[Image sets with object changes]
★ ★ ★ ★ ★

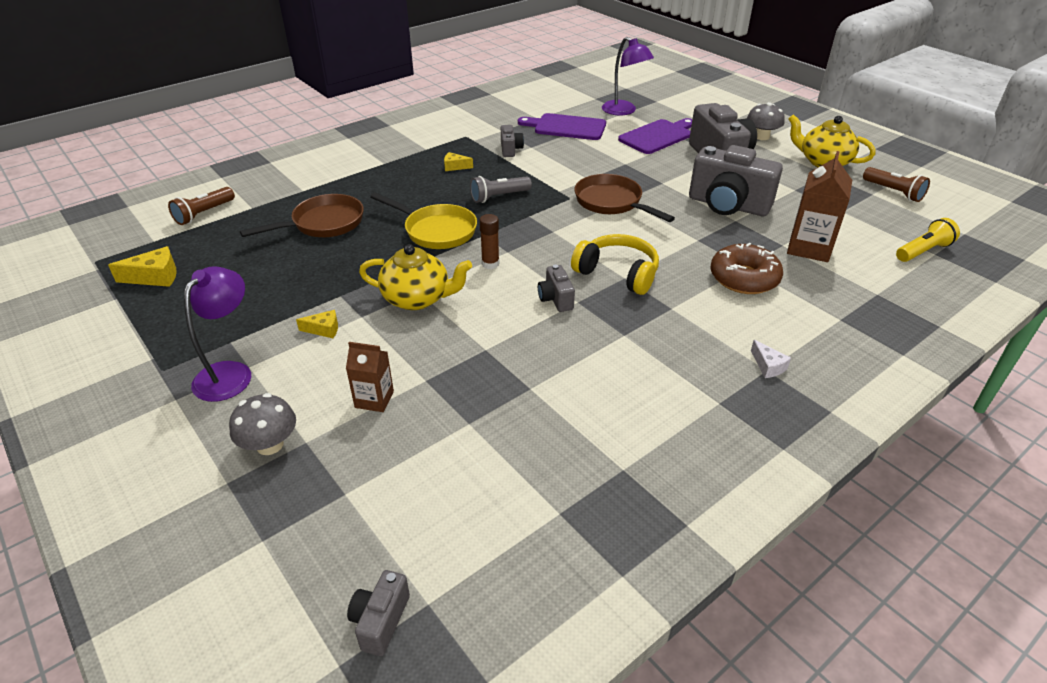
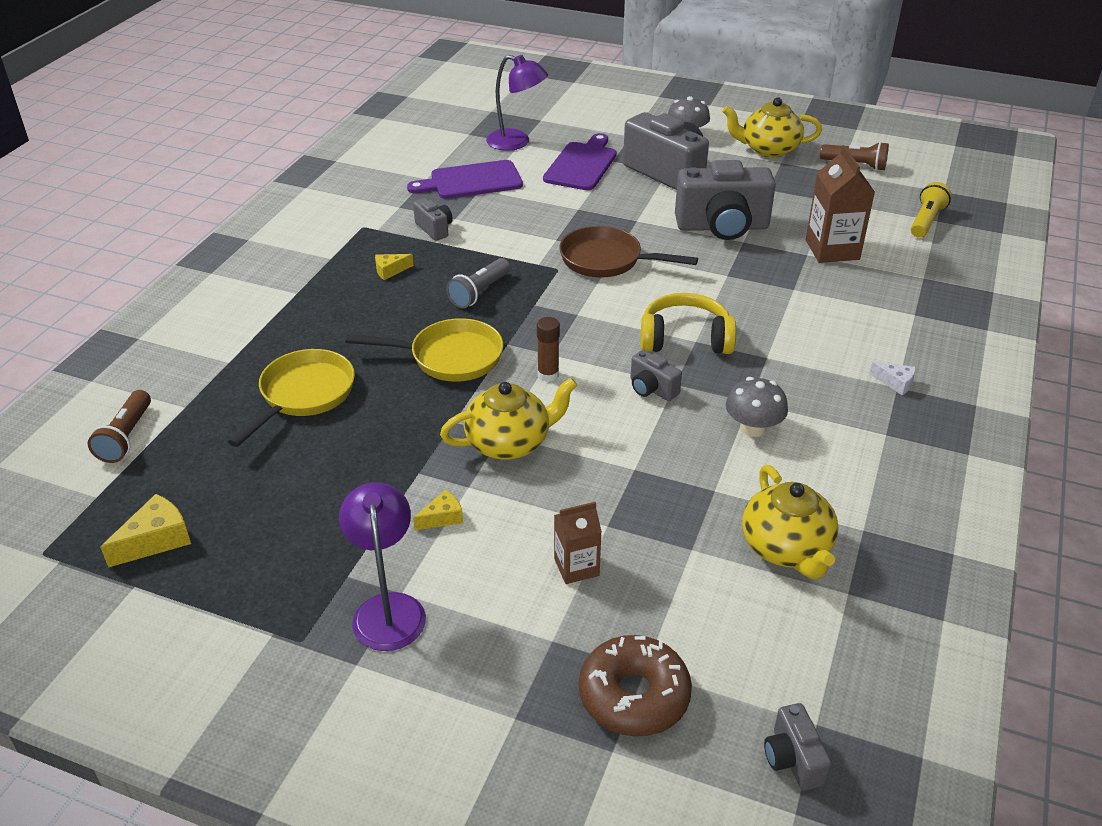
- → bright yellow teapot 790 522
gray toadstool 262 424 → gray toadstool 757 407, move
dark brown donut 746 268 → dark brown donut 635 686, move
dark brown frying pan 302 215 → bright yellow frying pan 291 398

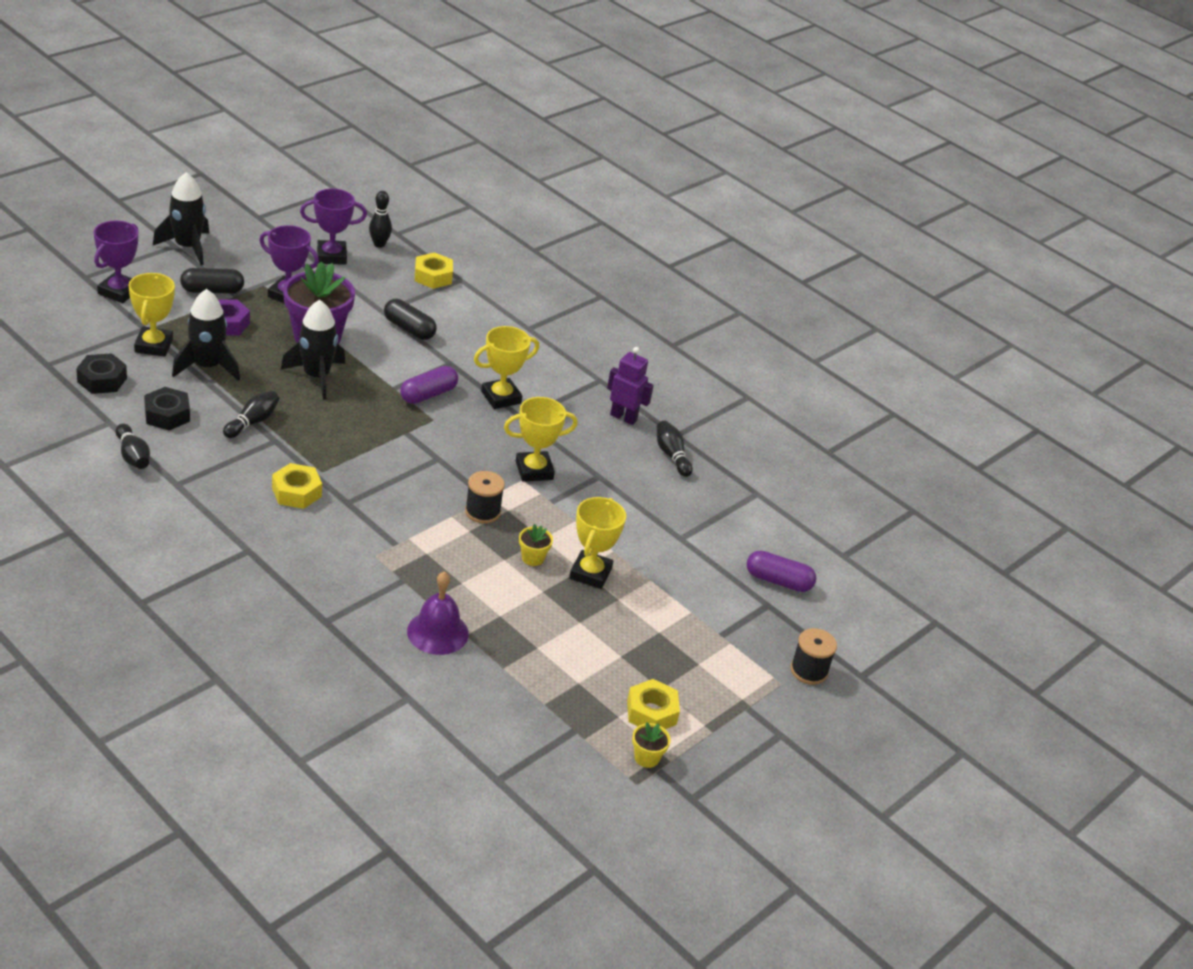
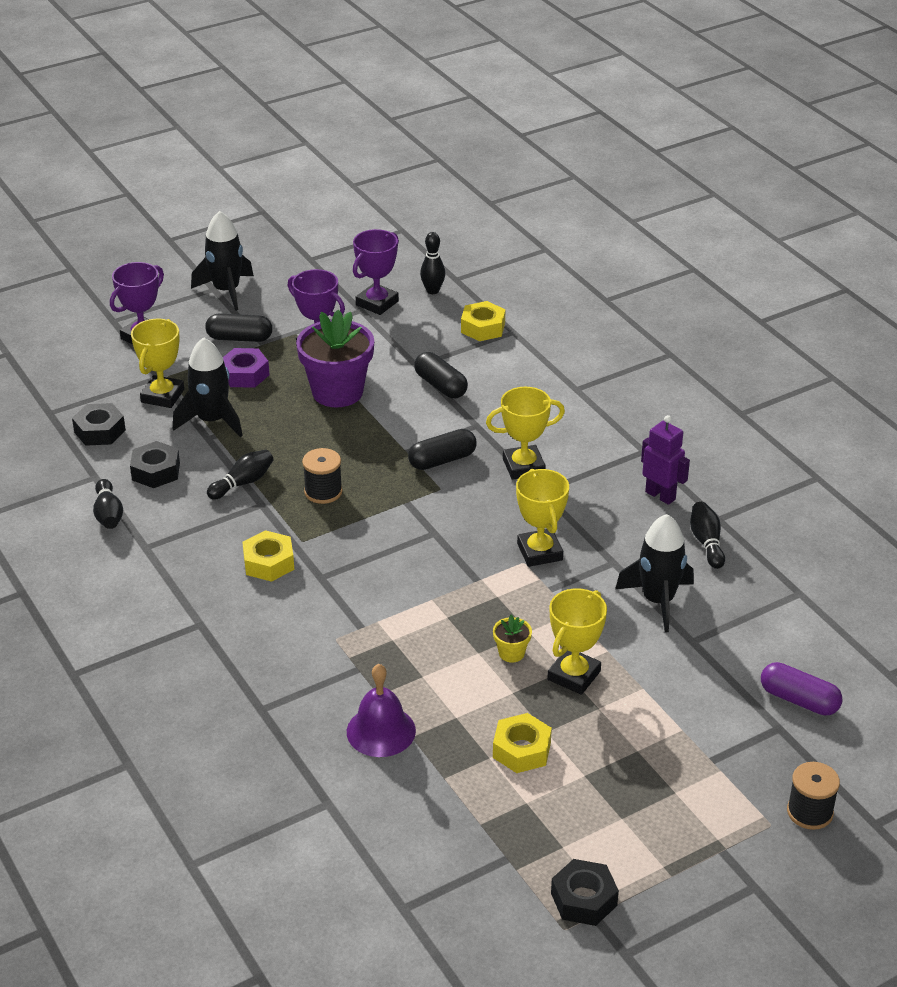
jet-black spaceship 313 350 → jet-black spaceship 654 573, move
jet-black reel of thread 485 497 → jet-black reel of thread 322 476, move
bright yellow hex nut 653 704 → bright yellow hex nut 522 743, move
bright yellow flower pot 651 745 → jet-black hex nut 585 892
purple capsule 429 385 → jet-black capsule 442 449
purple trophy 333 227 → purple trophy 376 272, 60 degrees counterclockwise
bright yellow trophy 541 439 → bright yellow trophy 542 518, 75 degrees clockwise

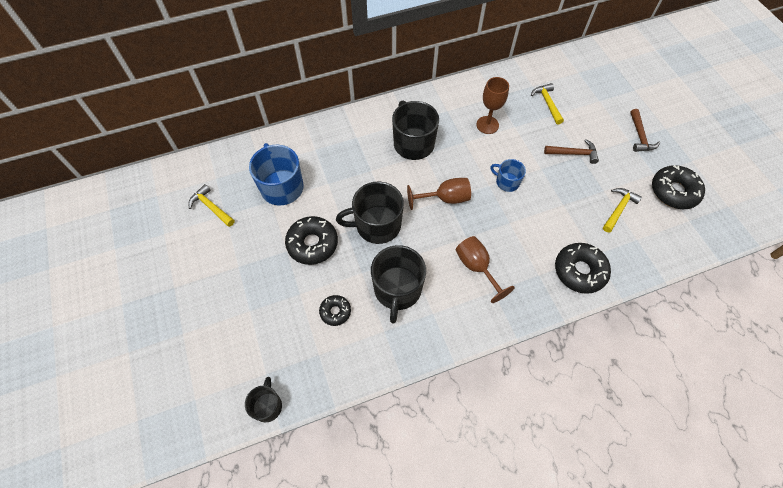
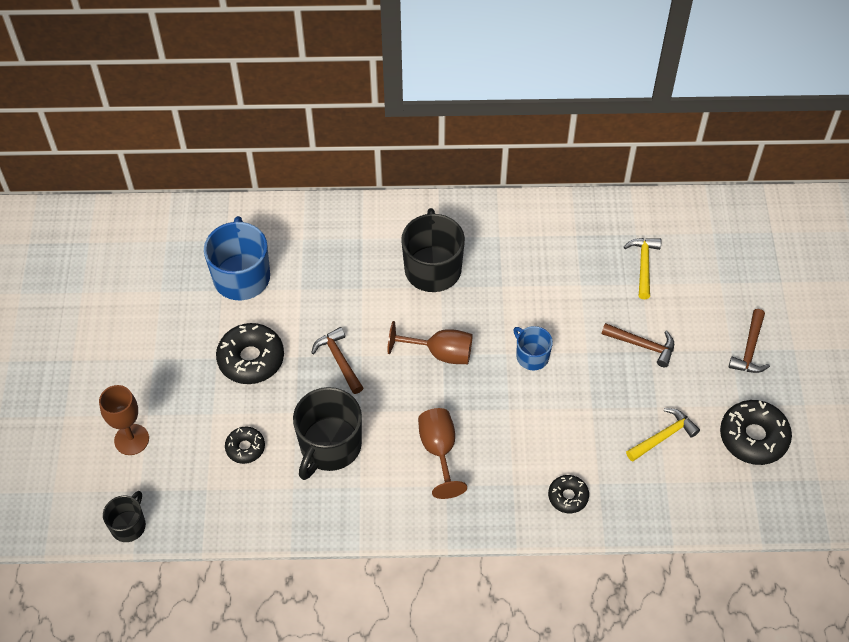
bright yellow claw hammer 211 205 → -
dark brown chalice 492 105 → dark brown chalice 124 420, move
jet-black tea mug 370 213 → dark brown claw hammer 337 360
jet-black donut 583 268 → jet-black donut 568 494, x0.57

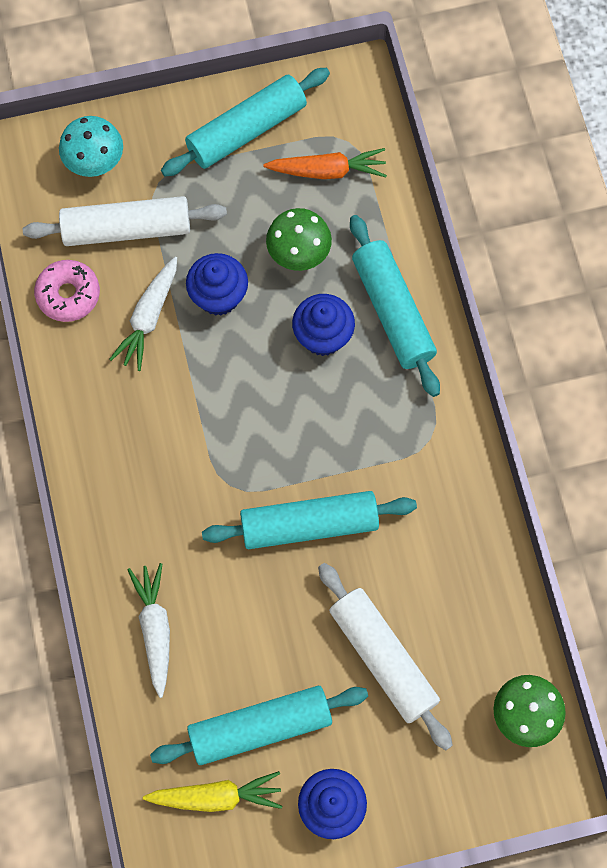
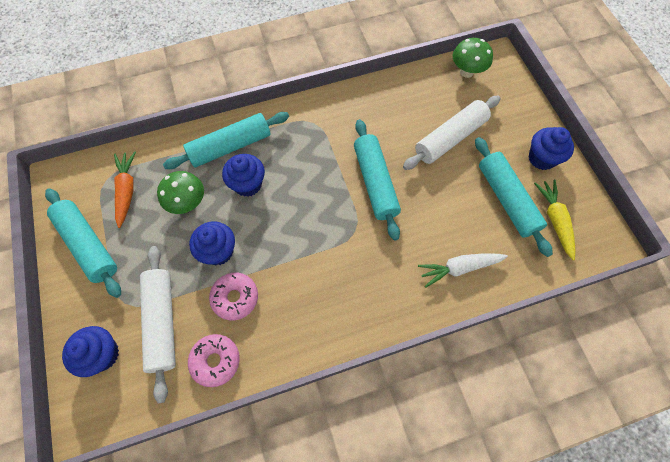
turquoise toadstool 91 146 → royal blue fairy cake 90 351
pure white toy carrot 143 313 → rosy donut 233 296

★ ★ ★ ★ ★

WHAT NEEDS TO BE DONE ▸ Above are some records; copy exactly the lines from the one with "gray toadstool 262" through the one with "dark brown donut 746", both included, and no others.

FINAL ANSWER ▸
gray toadstool 262 424 → gray toadstool 757 407, move
dark brown donut 746 268 → dark brown donut 635 686, move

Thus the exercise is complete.